▶ _Try it_: Restate the data below word for word, leaving nothing out.

▶ _Records provided_:
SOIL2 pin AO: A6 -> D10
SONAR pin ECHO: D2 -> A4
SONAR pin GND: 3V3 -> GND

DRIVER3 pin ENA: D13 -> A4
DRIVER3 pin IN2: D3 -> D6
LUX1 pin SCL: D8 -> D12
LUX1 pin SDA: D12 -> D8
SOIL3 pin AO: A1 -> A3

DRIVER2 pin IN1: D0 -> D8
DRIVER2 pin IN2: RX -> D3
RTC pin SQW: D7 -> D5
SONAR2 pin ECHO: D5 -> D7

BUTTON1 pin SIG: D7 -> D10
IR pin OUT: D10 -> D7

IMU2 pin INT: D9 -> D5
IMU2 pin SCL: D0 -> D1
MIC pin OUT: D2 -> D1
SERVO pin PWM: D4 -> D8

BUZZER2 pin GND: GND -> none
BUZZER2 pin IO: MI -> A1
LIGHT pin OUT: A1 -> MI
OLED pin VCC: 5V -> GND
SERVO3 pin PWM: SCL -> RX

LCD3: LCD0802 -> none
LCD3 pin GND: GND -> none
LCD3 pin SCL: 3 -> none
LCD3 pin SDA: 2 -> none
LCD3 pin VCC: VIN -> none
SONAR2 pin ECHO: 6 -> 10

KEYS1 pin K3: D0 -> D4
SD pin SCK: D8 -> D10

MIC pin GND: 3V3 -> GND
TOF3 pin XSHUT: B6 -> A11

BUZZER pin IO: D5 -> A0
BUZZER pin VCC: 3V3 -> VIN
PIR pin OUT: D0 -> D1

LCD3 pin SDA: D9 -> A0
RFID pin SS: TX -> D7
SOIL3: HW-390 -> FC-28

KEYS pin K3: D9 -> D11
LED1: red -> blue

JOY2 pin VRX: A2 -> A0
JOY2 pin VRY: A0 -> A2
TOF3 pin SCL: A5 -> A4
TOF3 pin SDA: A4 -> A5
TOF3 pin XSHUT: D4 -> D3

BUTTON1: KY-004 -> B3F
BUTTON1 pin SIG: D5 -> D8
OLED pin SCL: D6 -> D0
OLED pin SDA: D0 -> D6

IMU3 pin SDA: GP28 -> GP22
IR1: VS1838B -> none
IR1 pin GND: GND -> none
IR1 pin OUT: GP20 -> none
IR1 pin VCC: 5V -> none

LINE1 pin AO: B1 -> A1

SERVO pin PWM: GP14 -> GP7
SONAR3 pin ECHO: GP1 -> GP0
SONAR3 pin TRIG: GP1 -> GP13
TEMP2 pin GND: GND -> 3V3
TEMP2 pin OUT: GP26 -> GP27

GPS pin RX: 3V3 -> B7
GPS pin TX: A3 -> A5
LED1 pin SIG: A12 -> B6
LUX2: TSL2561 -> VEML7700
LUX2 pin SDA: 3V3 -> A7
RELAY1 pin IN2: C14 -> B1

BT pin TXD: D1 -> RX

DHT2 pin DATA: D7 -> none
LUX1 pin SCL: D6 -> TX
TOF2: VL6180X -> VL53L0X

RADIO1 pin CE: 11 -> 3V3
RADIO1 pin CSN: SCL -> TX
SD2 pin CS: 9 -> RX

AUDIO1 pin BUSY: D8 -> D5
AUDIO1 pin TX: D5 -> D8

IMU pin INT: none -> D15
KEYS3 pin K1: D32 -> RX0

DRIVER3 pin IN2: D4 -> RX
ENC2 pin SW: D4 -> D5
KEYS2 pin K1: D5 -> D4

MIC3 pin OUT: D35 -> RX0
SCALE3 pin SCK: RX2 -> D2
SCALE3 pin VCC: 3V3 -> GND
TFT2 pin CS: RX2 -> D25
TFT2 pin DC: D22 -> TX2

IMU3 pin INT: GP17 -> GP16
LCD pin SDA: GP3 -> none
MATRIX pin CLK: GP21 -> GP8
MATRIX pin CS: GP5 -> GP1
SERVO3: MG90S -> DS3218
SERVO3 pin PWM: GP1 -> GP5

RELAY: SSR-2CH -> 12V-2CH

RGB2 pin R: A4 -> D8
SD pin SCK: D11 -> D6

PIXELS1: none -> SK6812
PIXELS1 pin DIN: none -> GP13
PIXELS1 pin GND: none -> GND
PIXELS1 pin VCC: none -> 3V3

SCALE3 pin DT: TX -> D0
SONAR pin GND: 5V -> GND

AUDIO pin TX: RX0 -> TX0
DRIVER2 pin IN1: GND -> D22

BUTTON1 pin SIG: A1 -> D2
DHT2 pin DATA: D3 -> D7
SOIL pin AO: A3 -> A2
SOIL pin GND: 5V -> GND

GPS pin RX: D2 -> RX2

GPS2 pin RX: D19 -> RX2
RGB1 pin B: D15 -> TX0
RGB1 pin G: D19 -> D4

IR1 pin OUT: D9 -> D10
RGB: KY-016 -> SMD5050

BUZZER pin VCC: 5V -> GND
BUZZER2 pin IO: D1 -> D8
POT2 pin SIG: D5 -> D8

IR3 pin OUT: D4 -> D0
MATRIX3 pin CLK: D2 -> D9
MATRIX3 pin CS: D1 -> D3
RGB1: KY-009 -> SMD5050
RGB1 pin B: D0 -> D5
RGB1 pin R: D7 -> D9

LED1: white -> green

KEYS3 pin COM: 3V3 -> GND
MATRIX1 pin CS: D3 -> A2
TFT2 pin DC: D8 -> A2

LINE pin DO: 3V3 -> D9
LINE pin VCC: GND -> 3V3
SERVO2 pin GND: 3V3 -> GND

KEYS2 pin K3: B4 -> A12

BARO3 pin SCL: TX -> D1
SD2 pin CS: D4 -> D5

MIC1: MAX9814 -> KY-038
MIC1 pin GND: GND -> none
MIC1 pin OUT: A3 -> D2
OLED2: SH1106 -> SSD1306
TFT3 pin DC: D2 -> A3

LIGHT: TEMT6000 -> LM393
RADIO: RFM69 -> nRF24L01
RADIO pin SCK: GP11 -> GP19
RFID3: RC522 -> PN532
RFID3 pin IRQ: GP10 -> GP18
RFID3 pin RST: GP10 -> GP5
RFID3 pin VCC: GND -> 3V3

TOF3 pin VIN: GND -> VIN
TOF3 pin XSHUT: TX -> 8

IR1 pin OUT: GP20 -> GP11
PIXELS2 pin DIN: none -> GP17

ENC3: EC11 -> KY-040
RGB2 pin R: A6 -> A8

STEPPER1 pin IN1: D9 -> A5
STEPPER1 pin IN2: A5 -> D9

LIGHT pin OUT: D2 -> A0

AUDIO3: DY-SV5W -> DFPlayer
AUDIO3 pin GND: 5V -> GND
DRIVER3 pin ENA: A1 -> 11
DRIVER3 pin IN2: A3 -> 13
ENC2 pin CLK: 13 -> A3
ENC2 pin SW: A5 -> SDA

▶ _Solved exercise_:
SOIL2 pin AO: A6 -> D10
SONAR pin ECHO: D2 -> A4
SONAR pin GND: 3V3 -> GND

DRIVER3 pin ENA: D13 -> A4
DRIVER3 pin IN2: D3 -> D6
LUX1 pin SCL: D8 -> D12
LUX1 pin SDA: D12 -> D8
SOIL3 pin AO: A1 -> A3

DRIVER2 pin IN1: D0 -> D8
DRIVER2 pin IN2: RX -> D3
RTC pin SQW: D7 -> D5
SONAR2 pin ECHO: D5 -> D7

BUTTON1 pin SIG: D7 -> D10
IR pin OUT: D10 -> D7

IMU2 pin INT: D9 -> D5
IMU2 pin SCL: D0 -> D1
MIC pin OUT: D2 -> D1
SERVO pin PWM: D4 -> D8

BUZZER2 pin GND: GND -> none
BUZZER2 pin IO: MI -> A1
LIGHT pin OUT: A1 -> MI
OLED pin VCC: 5V -> GND
SERVO3 pin PWM: SCL -> RX

LCD3: LCD0802 -> none
LCD3 pin GND: GND -> none
LCD3 pin SCL: 3 -> none
LCD3 pin SDA: 2 -> none
LCD3 pin VCC: VIN -> none
SONAR2 pin ECHO: 6 -> 10

KEYS1 pin K3: D0 -> D4
SD pin SCK: D8 -> D10

MIC pin GND: 3V3 -> GND
TOF3 pin XSHUT: B6 -> A11

BUZZER pin IO: D5 -> A0
BUZZER pin VCC: 3V3 -> VIN
PIR pin OUT: D0 -> D1

LCD3 pin SDA: D9 -> A0
RFID pin SS: TX -> D7
SOIL3: HW-390 -> FC-28

KEYS pin K3: D9 -> D11
LED1: red -> blue

JOY2 pin VRX: A2 -> A0
JOY2 pin VRY: A0 -> A2
TOF3 pin SCL: A5 -> A4
TOF3 pin SDA: A4 -> A5
TOF3 pin XSHUT: D4 -> D3

BUTTON1: KY-004 -> B3F
BUTTON1 pin SIG: D5 -> D8
OLED pin SCL: D6 -> D0
OLED pin SDA: D0 -> D6

IMU3 pin SDA: GP28 -> GP22
IR1: VS1838B -> none
IR1 pin GND: GND -> none
IR1 pin OUT: GP20 -> none
IR1 pin VCC: 5V -> none

LINE1 pin AO: B1 -> A1

SERVO pin PWM: GP14 -> GP7
SONAR3 pin ECHO: GP1 -> GP0
SONAR3 pin TRIG: GP1 -> GP13
TEMP2 pin GND: GND -> 3V3
TEMP2 pin OUT: GP26 -> GP27

GPS pin RX: 3V3 -> B7
GPS pin TX: A3 -> A5
LED1 pin SIG: A12 -> B6
LUX2: TSL2561 -> VEML7700
LUX2 pin SDA: 3V3 -> A7
RELAY1 pin IN2: C14 -> B1

BT pin TXD: D1 -> RX

DHT2 pin DATA: D7 -> none
LUX1 pin SCL: D6 -> TX
TOF2: VL6180X -> VL53L0X

RADIO1 pin CE: 11 -> 3V3
RADIO1 pin CSN: SCL -> TX
SD2 pin CS: 9 -> RX

AUDIO1 pin BUSY: D8 -> D5
AUDIO1 pin TX: D5 -> D8

IMU pin INT: none -> D15
KEYS3 pin K1: D32 -> RX0

DRIVER3 pin IN2: D4 -> RX
ENC2 pin SW: D4 -> D5
KEYS2 pin K1: D5 -> D4

MIC3 pin OUT: D35 -> RX0
SCALE3 pin SCK: RX2 -> D2
SCALE3 pin VCC: 3V3 -> GND
TFT2 pin CS: RX2 -> D25
TFT2 pin DC: D22 -> TX2

IMU3 pin INT: GP17 -> GP16
LCD pin SDA: GP3 -> none
MATRIX pin CLK: GP21 -> GP8
MATRIX pin CS: GP5 -> GP1
SERVO3: MG90S -> DS3218
SERVO3 pin PWM: GP1 -> GP5

RELAY: SSR-2CH -> 12V-2CH

RGB2 pin R: A4 -> D8
SD pin SCK: D11 -> D6

PIXELS1: none -> SK6812
PIXELS1 pin DIN: none -> GP13
PIXELS1 pin GND: none -> GND
PIXELS1 pin VCC: none -> 3V3

SCALE3 pin DT: TX -> D0
SONAR pin GND: 5V -> GND

AUDIO pin TX: RX0 -> TX0
DRIVER2 pin IN1: GND -> D22

BUTTON1 pin SIG: A1 -> D2
DHT2 pin DATA: D3 -> D7
SOIL pin AO: A3 -> A2
SOIL pin GND: 5V -> GND

GPS pin RX: D2 -> RX2

GPS2 pin RX: D19 -> RX2
RGB1 pin B: D15 -> TX0
RGB1 pin G: D19 -> D4

IR1 pin OUT: D9 -> D10
RGB: KY-016 -> SMD5050

BUZZER pin VCC: 5V -> GND
BUZZER2 pin IO: D1 -> D8
POT2 pin SIG: D5 -> D8

IR3 pin OUT: D4 -> D0
MATRIX3 pin CLK: D2 -> D9
MATRIX3 pin CS: D1 -> D3
RGB1: KY-009 -> SMD5050
RGB1 pin B: D0 -> D5
RGB1 pin R: D7 -> D9

LED1: white -> green

KEYS3 pin COM: 3V3 -> GND
MATRIX1 pin CS: D3 -> A2
TFT2 pin DC: D8 -> A2

LINE pin DO: 3V3 -> D9
LINE pin VCC: GND -> 3V3
SERVO2 pin GND: 3V3 -> GND

KEYS2 pin K3: B4 -> A12

BARO3 pin SCL: TX -> D1
SD2 pin CS: D4 -> D5

MIC1: MAX9814 -> KY-038
MIC1 pin GND: GND -> none
MIC1 pin OUT: A3 -> D2
OLED2: SH1106 -> SSD1306
TFT3 pin DC: D2 -> A3

LIGHT: TEMT6000 -> LM393
RADIO: RFM69 -> nRF24L01
RADIO pin SCK: GP11 -> GP19
RFID3: RC522 -> PN532
RFID3 pin IRQ: GP10 -> GP18
RFID3 pin RST: GP10 -> GP5
RFID3 pin VCC: GND -> 3V3

TOF3 pin VIN: GND -> VIN
TOF3 pin XSHUT: TX -> 8

IR1 pin OUT: GP20 -> GP11
PIXELS2 pin DIN: none -> GP17

ENC3: EC11 -> KY-040
RGB2 pin R: A6 -> A8

STEPPER1 pin IN1: D9 -> A5
STEPPER1 pin IN2: A5 -> D9

LIGHT pin OUT: D2 -> A0

AUDIO3: DY-SV5W -> DFPlayer
AUDIO3 pin GND: 5V -> GND
DRIVER3 pin ENA: A1 -> 11
DRIVER3 pin IN2: A3 -> 13
ENC2 pin CLK: 13 -> A3
ENC2 pin SW: A5 -> SDA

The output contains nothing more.